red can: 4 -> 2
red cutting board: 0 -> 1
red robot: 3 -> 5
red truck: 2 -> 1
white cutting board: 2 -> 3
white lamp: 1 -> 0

_What you need to do_. In the answer, the listing above should be restated word for word.

_Exercise result_.
red can: 4 -> 2
red cutting board: 0 -> 1
red robot: 3 -> 5
red truck: 2 -> 1
white cutting board: 2 -> 3
white lamp: 1 -> 0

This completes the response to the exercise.